▶ [Task statement]: Only the lines with "orange" in the entries below belong in the answer; please copy them.

(Data entries)
______

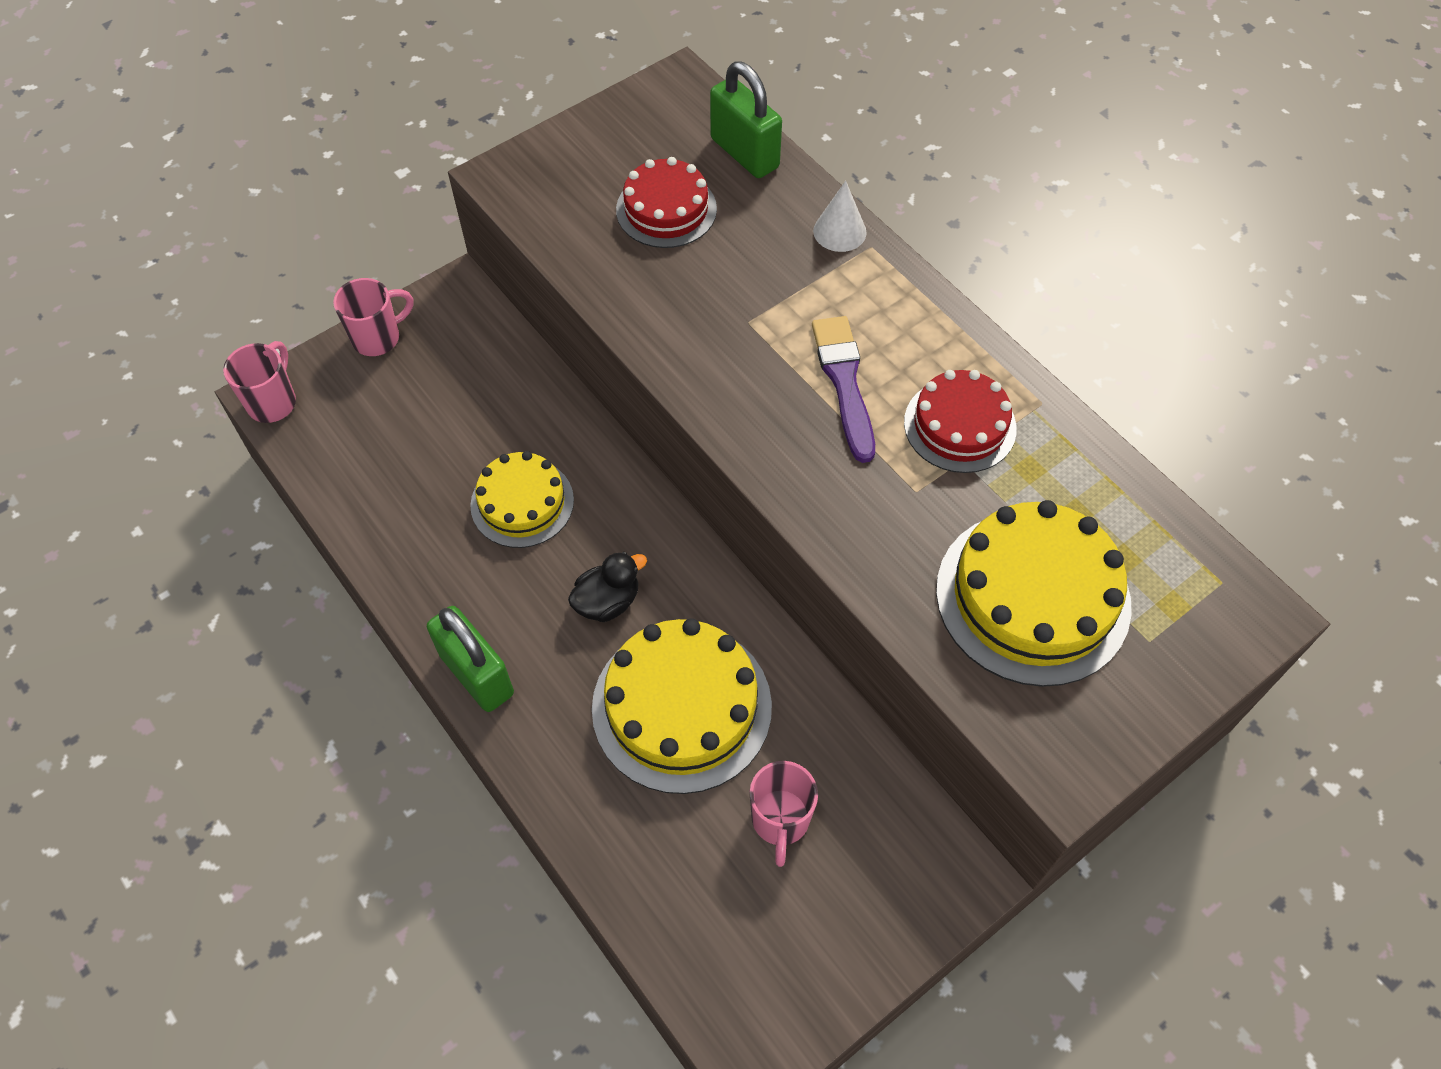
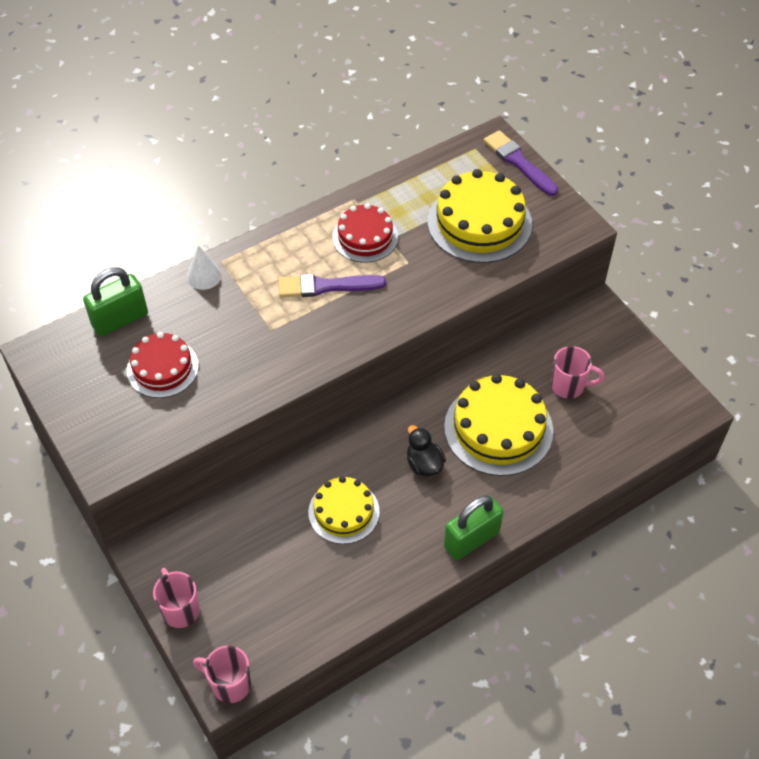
camera: 85 degrees left, 5 degrees down
none -> purple brush [484,130,558,196]

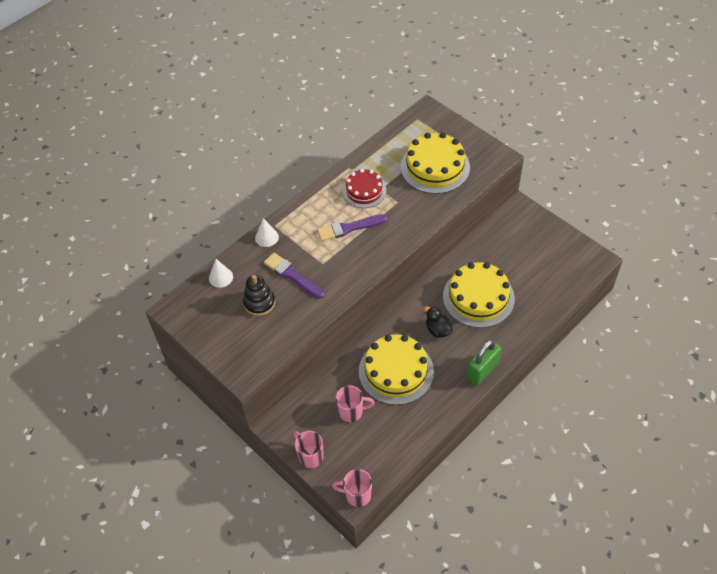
camera: 10 degrees left, 0 degrees up
green padlock [83,268,148,337] -> white cone [209,259,233,288]
red cake [127,332,199,398] -> black stacking toy [243,275,275,316]
yellow cake [308,476,380,544] -> yellow cake [359,334,434,405], size x1.60
purple brush [484,130,558,196] -> purple brush moved to [264,253,325,299]
pink mug [551,346,605,399] -> pink mug moved to [336,385,375,422]

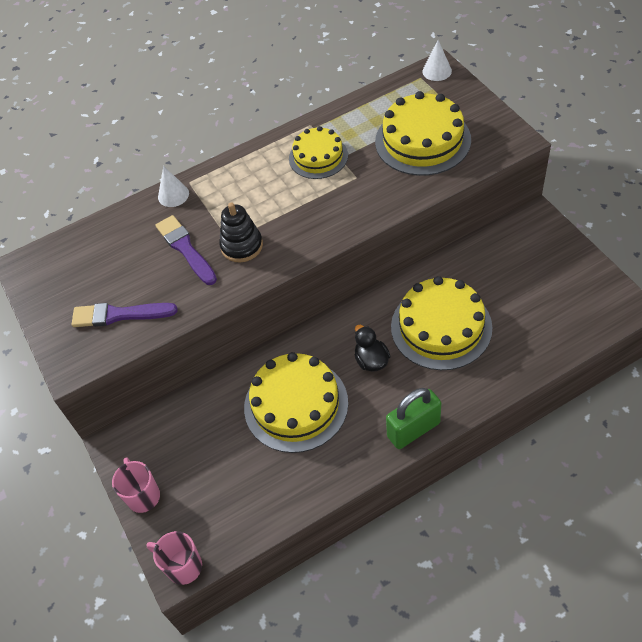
camera: 20 degrees right, 0 degrees up
white cone [209,259,233,288] -> white cone moved to [422,40,452,81]
black stacking toy [243,275,275,316] -> black stacking toy moved to [219,202,263,262]
purple brush [317,214,388,241] -> purple brush moved to [72,303,178,327]
pink mug [336,385,375,422] -> none
red cake [342,169,386,208] -> yellow cake [289,126,348,179]

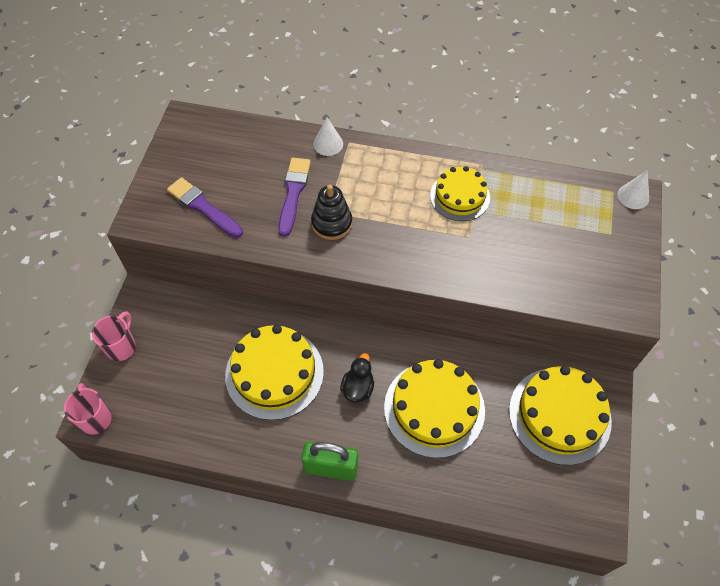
camera: 35 degrees right, 5 degrees up
yellow cake [375,91,471,176] -> yellow cake moved to [509,366,612,465]

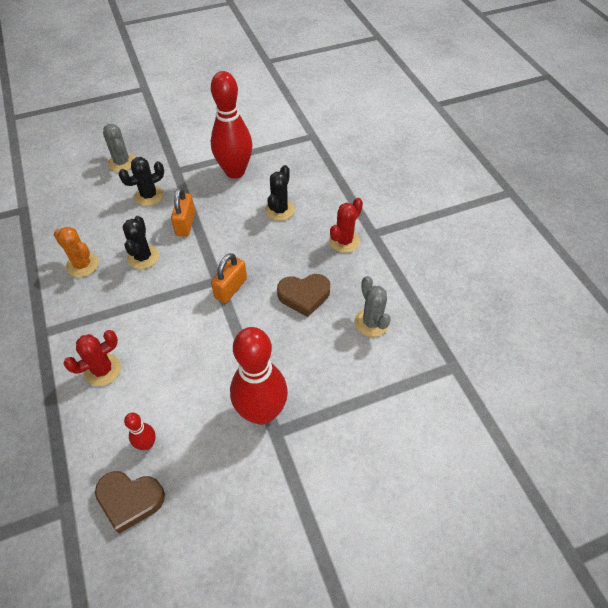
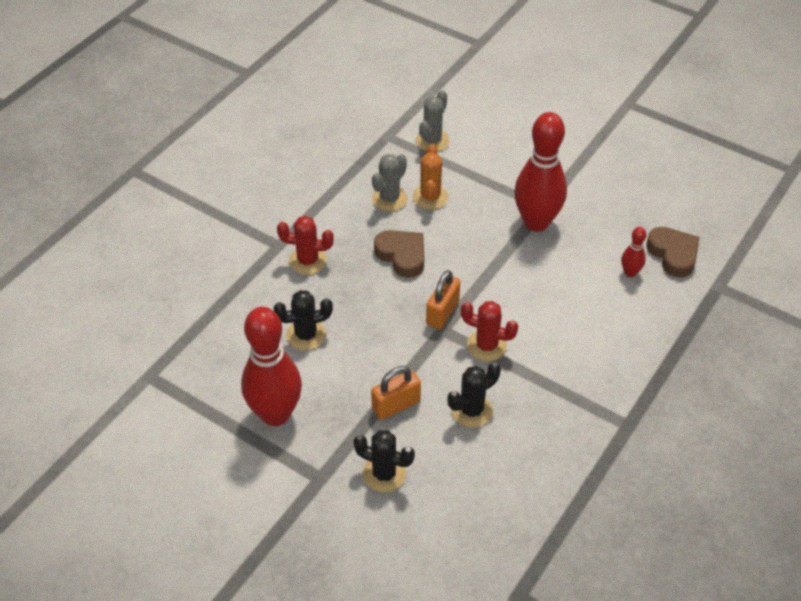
camera: 125 degrees left, 5 degrees down
orange cactus [54,227,99,277] -> orange cactus moved to [413,144,448,210]
red cactus [63,330,121,386] -> red cactus moved to [461,301,518,361]
grey cactus [103,124,135,172] -> grey cactus moved to [416,90,450,152]
orange padlock [211,253,247,303] -> orange padlock turned 60 degrees counterclockwise [426,270,460,329]

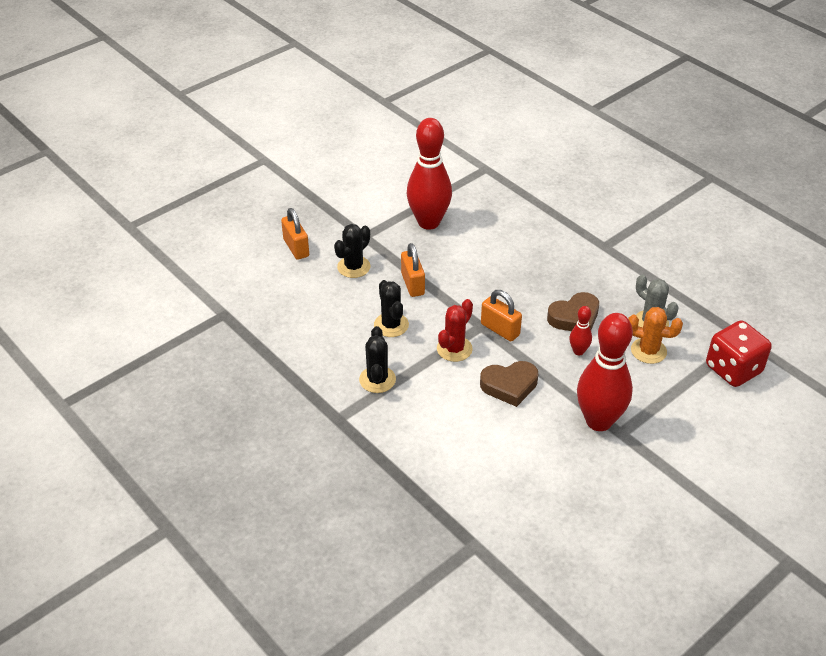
camera: 105 degrees right, 5 degrees down
black cactus [273,290,333,350] -> black cactus moved to [359,326,396,393]
red cactus [277,216,334,275] -> none
grey cactus [416,90,450,152] -> red dice [706,320,772,387]
red bowling pin [621,227,646,277] -> red bowling pin moved to [569,306,592,355]
brown heart [646,227,699,278] -> brown heart moved to [480,361,538,407]
none -> orange padlock [281,208,309,260]

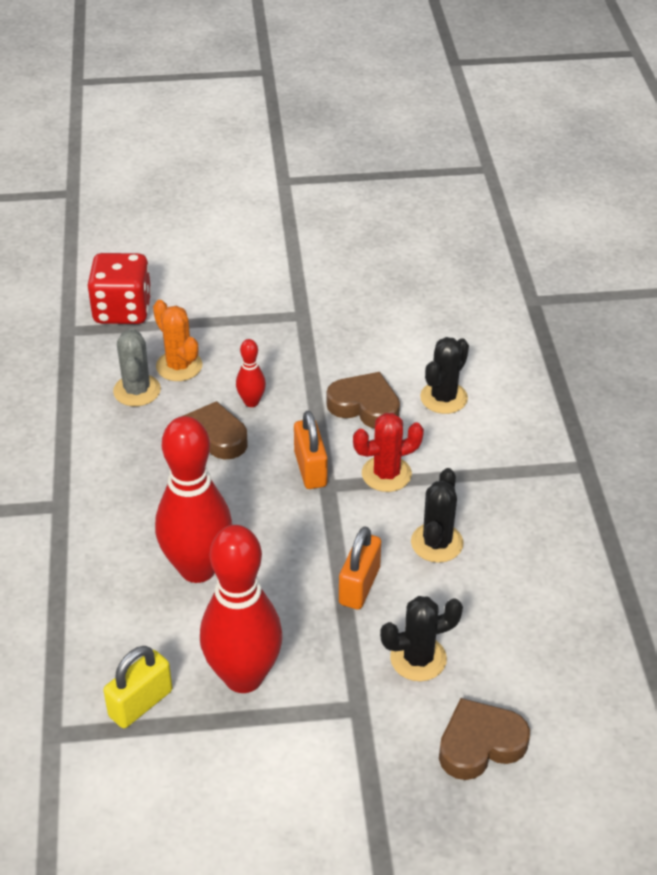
camera: 145 degrees left, 0 degrees up
orange padlock [281,208,309,260] -> brown heart [439,698,530,780]
black cactus [359,326,396,393] -> black cactus moved to [420,337,469,414]
red bowling pin [577,313,633,431] -> red bowling pin moved to [155,416,232,583]
none -> yellow padlock [103,646,172,728]

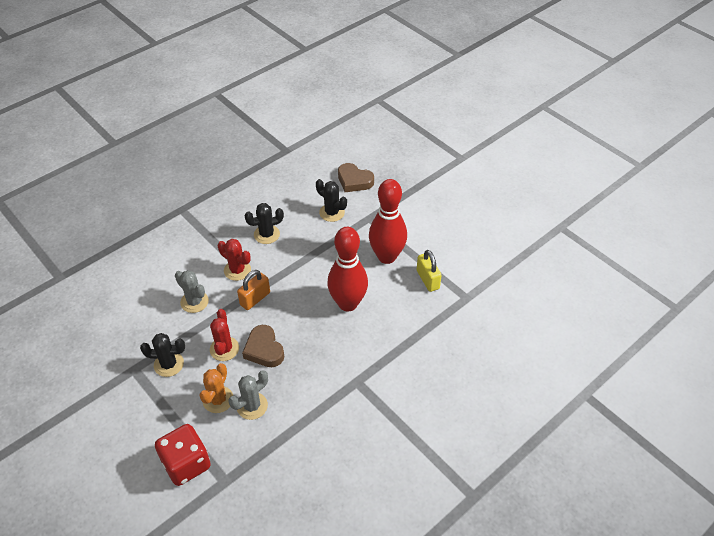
camera: 125 degrees left, 5 degrees up
yellow padlock [103,646,172,728] -> yellow padlock turned 60 degrees clockwise [417,250,442,292]
red bowling pin [236,339,266,407] -> red cactus [210,309,239,361]
brown heart [326,372,400,428] -> grey cactus [175,270,209,313]
orange padlock [339,526,381,610] -> none
black cactus [420,337,469,414] -> black cactus moved to [140,333,185,377]

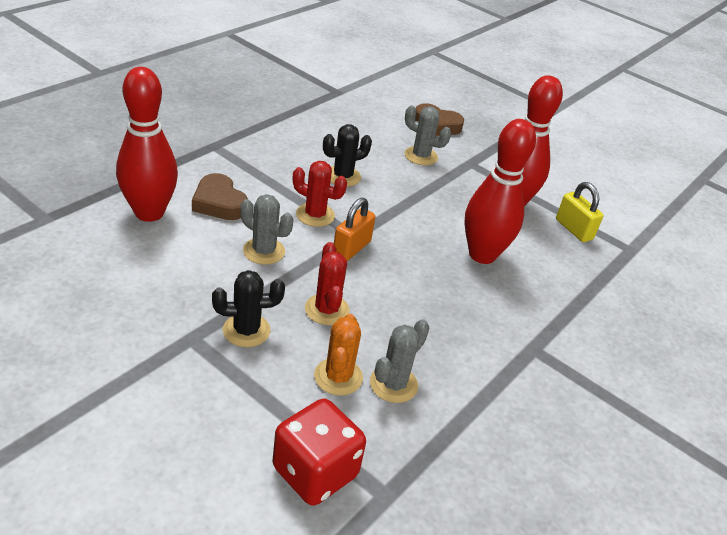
camera: 15 degrees left, 10 degrees down
brown heart [242,325,284,367] -> brown heart moved to [192,173,248,220]
black cactus [316,179,347,222] -> grey cactus [404,105,451,165]
none -> red bowling pin [116,67,178,222]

______

▶ [Exercise response]:
orange cactus [54,227,99,277] -> orange cactus moved to [413,144,448,210]
orange padlock [211,253,247,303] -> orange padlock turned 60 degrees counterclockwise [426,270,460,329]
none -> orange padlock [281,208,309,260]
orange padlock [281,208,309,260] -> brown heart [439,698,530,780]
orange padlock [339,526,381,610] -> none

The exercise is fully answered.